(Aim of the task) An exact copy of all the data is needed, with every picture left out.

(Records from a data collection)
—————

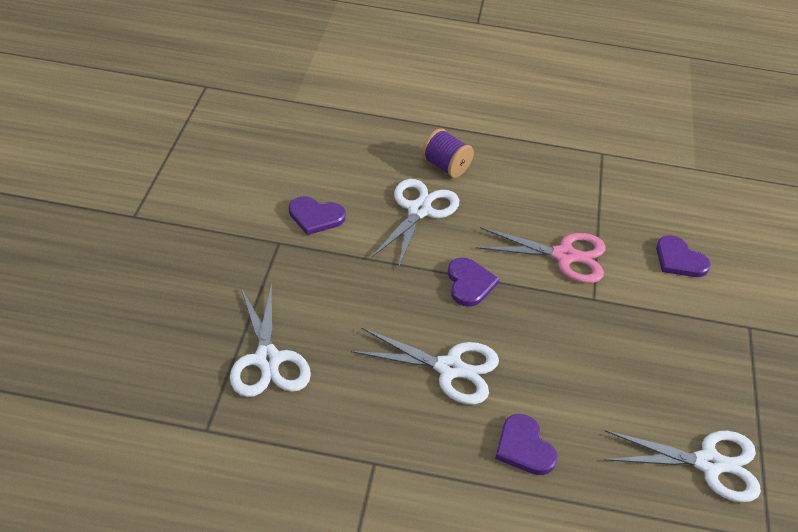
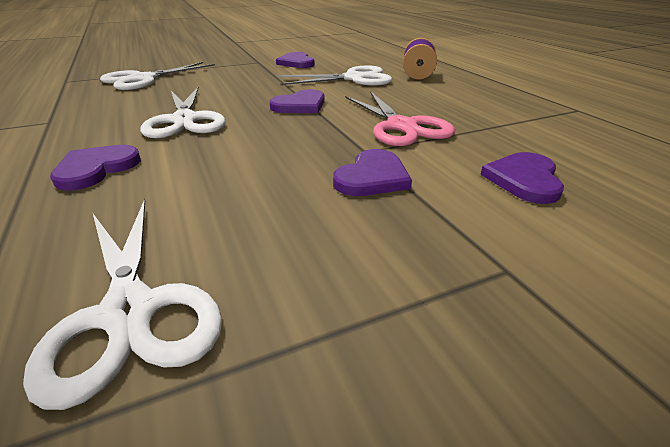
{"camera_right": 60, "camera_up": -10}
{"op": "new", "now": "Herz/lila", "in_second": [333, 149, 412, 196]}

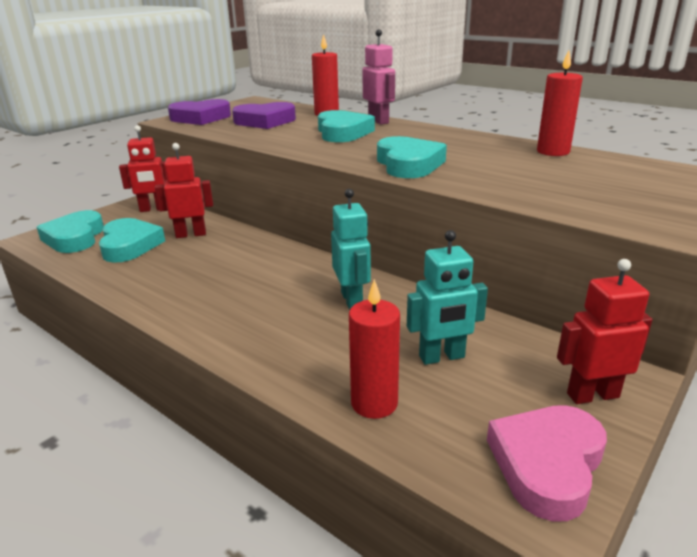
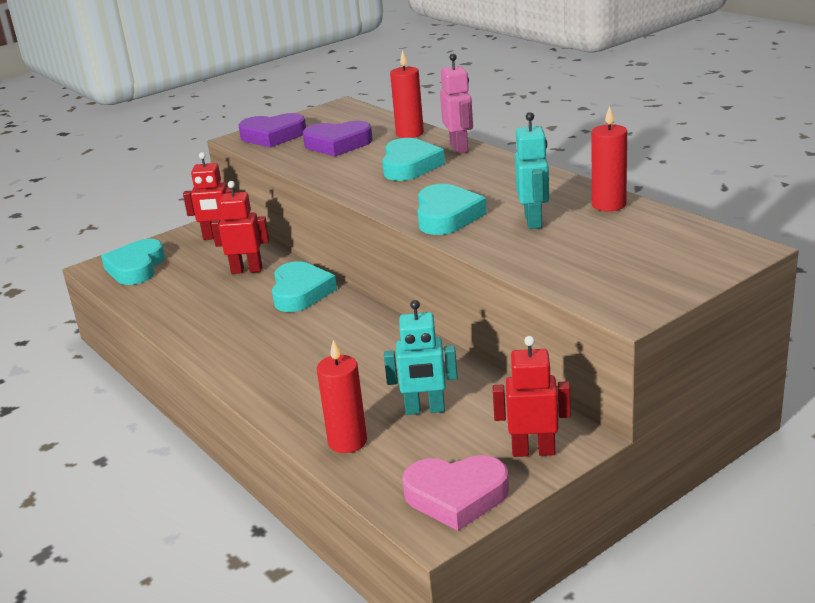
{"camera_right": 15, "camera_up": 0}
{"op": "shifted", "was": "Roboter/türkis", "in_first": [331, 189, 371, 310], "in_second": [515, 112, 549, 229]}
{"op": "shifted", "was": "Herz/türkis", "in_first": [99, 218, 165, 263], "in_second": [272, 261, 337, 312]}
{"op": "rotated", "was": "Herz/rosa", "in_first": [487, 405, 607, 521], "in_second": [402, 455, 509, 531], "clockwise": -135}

—————

(Task result)
{"camera_right": 60, "camera_up": -10}
{"op": "new", "now": "Herz/lila", "in_second": [333, 149, 412, 196]}

{"camera_right": 15, "camera_up": 0}
{"op": "shifted", "was": "Roboter/türkis", "in_first": [331, 189, 371, 310], "in_second": [515, 112, 549, 229]}
{"op": "shifted", "was": "Herz/türkis", "in_first": [99, 218, 165, 263], "in_second": [272, 261, 337, 312]}
{"op": "rotated", "was": "Herz/rosa", "in_first": [487, 405, 607, 521], "in_second": [402, 455, 509, 531], "clockwise": -135}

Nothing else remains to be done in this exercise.